• Work required: Copy exactly the lines from the first line of the records below through the line containing "R1: 56k (+3V3, EN1) -> none", including both, and nothing else.

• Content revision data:
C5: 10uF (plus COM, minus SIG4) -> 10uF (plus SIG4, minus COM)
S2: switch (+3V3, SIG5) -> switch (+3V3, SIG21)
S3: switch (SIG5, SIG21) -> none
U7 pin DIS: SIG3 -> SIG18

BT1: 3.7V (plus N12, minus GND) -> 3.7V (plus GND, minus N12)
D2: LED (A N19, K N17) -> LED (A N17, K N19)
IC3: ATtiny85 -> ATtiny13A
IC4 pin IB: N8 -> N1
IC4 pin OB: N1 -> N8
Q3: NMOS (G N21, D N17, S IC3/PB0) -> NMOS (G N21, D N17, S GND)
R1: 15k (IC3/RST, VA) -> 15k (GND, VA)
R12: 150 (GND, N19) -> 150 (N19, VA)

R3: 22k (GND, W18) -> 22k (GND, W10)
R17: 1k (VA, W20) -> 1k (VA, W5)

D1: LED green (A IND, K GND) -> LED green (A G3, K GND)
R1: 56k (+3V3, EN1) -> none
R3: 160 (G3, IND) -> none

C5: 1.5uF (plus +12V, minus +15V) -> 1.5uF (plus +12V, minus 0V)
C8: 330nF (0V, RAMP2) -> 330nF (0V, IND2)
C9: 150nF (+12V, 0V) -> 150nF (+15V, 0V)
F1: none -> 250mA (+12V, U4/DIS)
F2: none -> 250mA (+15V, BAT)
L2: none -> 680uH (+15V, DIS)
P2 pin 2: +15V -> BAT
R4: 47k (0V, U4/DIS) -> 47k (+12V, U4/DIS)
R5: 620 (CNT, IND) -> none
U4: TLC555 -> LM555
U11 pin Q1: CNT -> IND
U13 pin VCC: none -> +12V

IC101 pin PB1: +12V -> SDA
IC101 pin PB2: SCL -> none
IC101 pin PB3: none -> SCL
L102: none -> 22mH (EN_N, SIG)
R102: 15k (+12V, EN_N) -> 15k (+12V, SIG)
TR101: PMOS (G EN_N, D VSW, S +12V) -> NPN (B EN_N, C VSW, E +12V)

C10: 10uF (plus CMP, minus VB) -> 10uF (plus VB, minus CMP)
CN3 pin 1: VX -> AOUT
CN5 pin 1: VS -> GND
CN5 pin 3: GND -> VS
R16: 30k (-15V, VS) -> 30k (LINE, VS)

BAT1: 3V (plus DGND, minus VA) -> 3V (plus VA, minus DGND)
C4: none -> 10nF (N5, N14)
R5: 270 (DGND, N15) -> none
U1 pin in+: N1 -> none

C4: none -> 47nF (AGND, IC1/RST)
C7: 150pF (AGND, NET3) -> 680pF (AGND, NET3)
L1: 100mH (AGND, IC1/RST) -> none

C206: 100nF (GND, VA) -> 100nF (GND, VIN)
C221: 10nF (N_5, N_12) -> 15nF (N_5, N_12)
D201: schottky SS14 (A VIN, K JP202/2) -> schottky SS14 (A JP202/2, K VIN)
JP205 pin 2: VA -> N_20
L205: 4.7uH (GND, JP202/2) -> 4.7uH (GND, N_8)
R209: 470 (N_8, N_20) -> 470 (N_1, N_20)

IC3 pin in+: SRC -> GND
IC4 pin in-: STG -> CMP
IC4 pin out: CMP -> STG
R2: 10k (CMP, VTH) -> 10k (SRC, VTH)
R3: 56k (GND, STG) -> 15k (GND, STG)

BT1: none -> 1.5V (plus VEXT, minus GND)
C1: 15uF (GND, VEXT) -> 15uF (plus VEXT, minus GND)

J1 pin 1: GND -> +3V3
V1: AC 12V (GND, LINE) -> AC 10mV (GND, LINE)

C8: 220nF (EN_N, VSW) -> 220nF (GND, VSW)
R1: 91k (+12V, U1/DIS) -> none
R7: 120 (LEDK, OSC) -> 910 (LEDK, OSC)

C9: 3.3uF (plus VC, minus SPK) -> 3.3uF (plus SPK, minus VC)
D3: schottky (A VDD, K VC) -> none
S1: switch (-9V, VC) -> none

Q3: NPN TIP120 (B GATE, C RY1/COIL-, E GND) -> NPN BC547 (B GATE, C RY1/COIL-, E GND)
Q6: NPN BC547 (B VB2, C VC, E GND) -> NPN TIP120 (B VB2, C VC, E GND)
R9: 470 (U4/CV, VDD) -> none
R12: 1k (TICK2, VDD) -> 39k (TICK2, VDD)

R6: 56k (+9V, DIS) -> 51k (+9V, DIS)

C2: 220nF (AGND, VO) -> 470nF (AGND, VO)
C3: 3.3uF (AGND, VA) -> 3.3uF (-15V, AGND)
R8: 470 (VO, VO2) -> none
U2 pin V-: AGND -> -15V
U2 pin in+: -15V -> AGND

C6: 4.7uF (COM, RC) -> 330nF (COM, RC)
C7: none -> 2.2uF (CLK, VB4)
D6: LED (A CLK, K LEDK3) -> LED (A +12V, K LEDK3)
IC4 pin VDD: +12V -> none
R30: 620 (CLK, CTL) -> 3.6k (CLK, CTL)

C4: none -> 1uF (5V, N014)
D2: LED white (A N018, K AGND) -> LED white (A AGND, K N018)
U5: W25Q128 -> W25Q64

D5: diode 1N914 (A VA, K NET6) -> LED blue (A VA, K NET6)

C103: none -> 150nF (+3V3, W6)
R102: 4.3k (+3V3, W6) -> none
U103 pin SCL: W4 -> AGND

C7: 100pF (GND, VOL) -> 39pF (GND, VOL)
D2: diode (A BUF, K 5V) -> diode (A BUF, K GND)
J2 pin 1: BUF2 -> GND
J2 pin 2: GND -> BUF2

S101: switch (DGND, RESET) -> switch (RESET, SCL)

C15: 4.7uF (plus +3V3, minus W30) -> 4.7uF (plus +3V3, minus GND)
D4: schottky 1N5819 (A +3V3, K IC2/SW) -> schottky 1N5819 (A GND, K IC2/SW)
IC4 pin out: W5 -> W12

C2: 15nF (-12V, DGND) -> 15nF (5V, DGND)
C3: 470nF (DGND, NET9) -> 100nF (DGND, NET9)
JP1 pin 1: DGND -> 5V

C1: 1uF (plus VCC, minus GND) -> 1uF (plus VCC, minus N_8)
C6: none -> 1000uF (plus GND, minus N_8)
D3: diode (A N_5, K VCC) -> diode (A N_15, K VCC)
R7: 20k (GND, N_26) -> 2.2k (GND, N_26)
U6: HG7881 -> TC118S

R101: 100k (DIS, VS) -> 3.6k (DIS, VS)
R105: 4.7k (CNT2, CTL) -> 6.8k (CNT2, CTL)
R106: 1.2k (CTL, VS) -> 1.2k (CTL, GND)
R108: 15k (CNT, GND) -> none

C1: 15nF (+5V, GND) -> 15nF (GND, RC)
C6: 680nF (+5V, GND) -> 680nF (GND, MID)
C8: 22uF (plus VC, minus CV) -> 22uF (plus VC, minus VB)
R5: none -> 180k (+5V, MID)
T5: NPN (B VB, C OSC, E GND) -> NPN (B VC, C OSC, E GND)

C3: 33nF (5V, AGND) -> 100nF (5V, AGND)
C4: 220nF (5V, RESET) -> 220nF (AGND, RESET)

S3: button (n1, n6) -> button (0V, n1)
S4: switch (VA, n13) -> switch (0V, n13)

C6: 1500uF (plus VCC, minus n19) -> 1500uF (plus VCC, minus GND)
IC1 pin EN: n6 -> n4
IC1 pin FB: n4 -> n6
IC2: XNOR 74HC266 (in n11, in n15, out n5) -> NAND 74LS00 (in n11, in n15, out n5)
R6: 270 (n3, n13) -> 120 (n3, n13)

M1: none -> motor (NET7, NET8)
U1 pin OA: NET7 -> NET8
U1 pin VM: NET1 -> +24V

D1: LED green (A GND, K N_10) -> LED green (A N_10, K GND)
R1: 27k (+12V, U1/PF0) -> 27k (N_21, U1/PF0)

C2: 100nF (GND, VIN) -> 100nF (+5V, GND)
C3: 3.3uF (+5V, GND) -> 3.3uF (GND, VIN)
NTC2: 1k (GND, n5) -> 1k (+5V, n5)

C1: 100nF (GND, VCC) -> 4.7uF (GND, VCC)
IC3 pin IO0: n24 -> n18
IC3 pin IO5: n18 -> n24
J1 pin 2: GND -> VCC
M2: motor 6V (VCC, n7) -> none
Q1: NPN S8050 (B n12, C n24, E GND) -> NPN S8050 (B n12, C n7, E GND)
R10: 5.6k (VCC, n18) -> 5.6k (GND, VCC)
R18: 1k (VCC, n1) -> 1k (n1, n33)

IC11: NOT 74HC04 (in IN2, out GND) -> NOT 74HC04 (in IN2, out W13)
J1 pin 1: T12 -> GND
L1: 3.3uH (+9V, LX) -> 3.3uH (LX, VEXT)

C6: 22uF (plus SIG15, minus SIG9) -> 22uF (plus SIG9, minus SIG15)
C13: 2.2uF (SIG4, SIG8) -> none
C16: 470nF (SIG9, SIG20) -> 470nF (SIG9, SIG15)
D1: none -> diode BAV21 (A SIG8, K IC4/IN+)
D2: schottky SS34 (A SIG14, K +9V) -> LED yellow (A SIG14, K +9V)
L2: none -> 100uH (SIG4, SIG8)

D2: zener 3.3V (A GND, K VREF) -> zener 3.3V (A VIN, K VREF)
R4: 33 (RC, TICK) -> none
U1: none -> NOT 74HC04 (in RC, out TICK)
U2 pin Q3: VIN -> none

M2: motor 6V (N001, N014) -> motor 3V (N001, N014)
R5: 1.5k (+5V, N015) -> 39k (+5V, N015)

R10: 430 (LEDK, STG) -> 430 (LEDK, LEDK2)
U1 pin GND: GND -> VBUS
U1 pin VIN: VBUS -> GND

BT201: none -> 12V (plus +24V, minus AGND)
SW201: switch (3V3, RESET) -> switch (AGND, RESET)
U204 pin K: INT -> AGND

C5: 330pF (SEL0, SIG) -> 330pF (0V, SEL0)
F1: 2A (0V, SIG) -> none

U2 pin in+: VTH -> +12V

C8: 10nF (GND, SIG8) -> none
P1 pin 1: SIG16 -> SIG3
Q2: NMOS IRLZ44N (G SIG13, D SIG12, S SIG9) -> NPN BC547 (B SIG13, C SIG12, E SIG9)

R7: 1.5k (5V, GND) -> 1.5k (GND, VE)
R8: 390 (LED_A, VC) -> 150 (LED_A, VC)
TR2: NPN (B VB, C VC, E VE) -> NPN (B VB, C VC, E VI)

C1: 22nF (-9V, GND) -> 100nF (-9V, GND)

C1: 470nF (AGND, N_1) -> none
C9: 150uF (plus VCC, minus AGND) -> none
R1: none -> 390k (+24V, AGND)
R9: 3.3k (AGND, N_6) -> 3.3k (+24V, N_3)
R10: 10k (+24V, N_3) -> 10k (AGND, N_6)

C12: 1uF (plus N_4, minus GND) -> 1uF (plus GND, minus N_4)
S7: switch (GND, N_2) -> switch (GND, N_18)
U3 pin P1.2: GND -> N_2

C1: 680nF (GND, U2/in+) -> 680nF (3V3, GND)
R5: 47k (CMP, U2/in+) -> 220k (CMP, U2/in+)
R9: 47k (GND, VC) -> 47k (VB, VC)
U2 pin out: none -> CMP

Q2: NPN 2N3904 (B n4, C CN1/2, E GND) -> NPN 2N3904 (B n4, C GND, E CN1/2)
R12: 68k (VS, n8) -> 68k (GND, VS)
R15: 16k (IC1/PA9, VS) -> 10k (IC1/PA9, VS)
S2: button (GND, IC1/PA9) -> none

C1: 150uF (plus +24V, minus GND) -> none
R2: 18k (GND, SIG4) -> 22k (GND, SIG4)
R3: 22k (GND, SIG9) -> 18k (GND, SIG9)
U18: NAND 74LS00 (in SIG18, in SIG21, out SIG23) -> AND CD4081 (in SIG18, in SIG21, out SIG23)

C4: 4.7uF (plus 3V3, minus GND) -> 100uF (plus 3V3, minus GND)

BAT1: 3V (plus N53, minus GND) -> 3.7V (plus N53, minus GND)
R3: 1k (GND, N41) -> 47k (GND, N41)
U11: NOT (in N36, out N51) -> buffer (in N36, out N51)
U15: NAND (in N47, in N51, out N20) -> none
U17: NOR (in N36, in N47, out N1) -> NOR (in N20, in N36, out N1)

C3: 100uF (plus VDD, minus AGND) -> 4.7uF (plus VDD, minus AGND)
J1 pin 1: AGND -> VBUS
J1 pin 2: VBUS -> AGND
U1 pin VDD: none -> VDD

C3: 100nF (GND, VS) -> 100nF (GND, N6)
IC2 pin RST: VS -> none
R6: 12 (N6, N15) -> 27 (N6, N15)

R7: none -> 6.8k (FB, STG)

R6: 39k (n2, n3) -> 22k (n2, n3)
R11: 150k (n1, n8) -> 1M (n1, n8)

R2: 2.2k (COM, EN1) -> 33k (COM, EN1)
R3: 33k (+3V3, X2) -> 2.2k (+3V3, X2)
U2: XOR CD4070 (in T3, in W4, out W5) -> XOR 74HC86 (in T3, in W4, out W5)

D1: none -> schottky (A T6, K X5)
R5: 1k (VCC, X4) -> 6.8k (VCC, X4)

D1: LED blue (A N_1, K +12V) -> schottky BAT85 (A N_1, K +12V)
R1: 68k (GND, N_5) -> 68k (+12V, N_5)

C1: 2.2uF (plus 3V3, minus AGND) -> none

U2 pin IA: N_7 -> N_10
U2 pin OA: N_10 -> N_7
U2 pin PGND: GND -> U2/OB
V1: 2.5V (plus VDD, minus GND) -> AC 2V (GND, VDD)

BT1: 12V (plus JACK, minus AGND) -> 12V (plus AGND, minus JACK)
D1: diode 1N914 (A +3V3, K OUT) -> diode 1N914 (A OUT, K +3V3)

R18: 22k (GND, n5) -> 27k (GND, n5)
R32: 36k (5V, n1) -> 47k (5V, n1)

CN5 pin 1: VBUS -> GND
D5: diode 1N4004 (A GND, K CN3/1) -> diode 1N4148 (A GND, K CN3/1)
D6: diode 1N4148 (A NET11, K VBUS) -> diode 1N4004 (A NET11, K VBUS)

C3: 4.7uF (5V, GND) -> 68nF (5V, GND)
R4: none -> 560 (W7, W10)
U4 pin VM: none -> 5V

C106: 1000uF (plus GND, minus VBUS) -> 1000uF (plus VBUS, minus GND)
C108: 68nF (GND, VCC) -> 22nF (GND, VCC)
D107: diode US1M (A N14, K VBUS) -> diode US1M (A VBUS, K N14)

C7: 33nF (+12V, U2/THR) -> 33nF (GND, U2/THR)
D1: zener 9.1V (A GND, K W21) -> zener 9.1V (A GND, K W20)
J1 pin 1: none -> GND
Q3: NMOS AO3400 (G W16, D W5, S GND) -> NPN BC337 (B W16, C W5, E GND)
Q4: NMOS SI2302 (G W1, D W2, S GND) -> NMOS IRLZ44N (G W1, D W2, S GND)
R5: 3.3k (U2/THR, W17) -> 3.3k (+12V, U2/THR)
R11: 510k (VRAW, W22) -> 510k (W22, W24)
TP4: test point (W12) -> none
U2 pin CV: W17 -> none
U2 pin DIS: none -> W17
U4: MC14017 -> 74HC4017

• Answer space:
C5: 10uF (plus COM, minus SIG4) -> 10uF (plus SIG4, minus COM)
S2: switch (+3V3, SIG5) -> switch (+3V3, SIG21)
S3: switch (SIG5, SIG21) -> none
U7 pin DIS: SIG3 -> SIG18

BT1: 3.7V (plus N12, minus GND) -> 3.7V (plus GND, minus N12)
D2: LED (A N19, K N17) -> LED (A N17, K N19)
IC3: ATtiny85 -> ATtiny13A
IC4 pin IB: N8 -> N1
IC4 pin OB: N1 -> N8
Q3: NMOS (G N21, D N17, S IC3/PB0) -> NMOS (G N21, D N17, S GND)
R1: 15k (IC3/RST, VA) -> 15k (GND, VA)
R12: 150 (GND, N19) -> 150 (N19, VA)

R3: 22k (GND, W18) -> 22k (GND, W10)
R17: 1k (VA, W20) -> 1k (VA, W5)

D1: LED green (A IND, K GND) -> LED green (A G3, K GND)
R1: 56k (+3V3, EN1) -> none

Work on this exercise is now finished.